> [Input records]:
────
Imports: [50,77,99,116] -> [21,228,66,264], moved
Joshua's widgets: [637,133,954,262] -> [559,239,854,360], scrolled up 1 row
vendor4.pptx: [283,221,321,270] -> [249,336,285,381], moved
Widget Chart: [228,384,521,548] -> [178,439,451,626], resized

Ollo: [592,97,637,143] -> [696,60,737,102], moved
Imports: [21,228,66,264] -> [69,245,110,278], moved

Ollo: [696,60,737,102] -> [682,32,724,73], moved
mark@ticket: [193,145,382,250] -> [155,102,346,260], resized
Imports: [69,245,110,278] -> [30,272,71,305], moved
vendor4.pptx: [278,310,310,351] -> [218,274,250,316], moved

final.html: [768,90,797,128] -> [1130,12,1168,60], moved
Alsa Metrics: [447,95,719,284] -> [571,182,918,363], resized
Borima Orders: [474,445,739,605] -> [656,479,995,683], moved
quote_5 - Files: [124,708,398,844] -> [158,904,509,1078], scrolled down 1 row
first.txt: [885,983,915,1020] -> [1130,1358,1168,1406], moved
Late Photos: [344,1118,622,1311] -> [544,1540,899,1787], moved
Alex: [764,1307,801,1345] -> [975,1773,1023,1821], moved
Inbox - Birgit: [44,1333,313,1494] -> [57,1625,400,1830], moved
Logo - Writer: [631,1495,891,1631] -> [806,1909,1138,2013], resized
────
> [Problem statement]:
Copy the full listing verbatim.

> [Solution]:
Imports: [50,77,99,116] -> [21,228,66,264], moved
Joshua's widgets: [637,133,954,262] -> [559,239,854,360], scrolled up 1 row
vendor4.pptx: [283,221,321,270] -> [249,336,285,381], moved
Widget Chart: [228,384,521,548] -> [178,439,451,626], resized

Ollo: [592,97,637,143] -> [696,60,737,102], moved
Imports: [21,228,66,264] -> [69,245,110,278], moved

Ollo: [696,60,737,102] -> [682,32,724,73], moved
mark@ticket: [193,145,382,250] -> [155,102,346,260], resized
Imports: [69,245,110,278] -> [30,272,71,305], moved
vendor4.pptx: [278,310,310,351] -> [218,274,250,316], moved

final.html: [768,90,797,128] -> [1130,12,1168,60], moved
Alsa Metrics: [447,95,719,284] -> [571,182,918,363], resized
Borima Orders: [474,445,739,605] -> [656,479,995,683], moved
quote_5 - Files: [124,708,398,844] -> [158,904,509,1078], scrolled down 1 row
first.txt: [885,983,915,1020] -> [1130,1358,1168,1406], moved
Late Photos: [344,1118,622,1311] -> [544,1540,899,1787], moved
Alex: [764,1307,801,1345] -> [975,1773,1023,1821], moved
Inbox - Birgit: [44,1333,313,1494] -> [57,1625,400,1830], moved
Logo - Writer: [631,1495,891,1631] -> [806,1909,1138,2013], resized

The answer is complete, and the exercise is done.